::: DATA FOR THIS EXERCISE :::

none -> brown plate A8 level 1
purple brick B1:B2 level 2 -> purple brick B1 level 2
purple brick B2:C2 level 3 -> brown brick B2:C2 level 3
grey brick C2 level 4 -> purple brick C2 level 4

:::
::: DATA FOR THIS EXERCISE :::

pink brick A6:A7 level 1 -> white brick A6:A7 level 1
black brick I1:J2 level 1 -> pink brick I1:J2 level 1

:::

_WORK INSTRUCTION_
Look above for the line with "none -> brown plate A8 level 1"; retype exactly that line, every line after it up to the line with "grey brick C2", and that line too, nothing else.

_WRITTEN RESPONSE_
none -> brown plate A8 level 1
purple brick B1:B2 level 2 -> purple brick B1 level 2
purple brick B2:C2 level 3 -> brown brick B2:C2 level 3
grey brick C2 level 4 -> purple brick C2 level 4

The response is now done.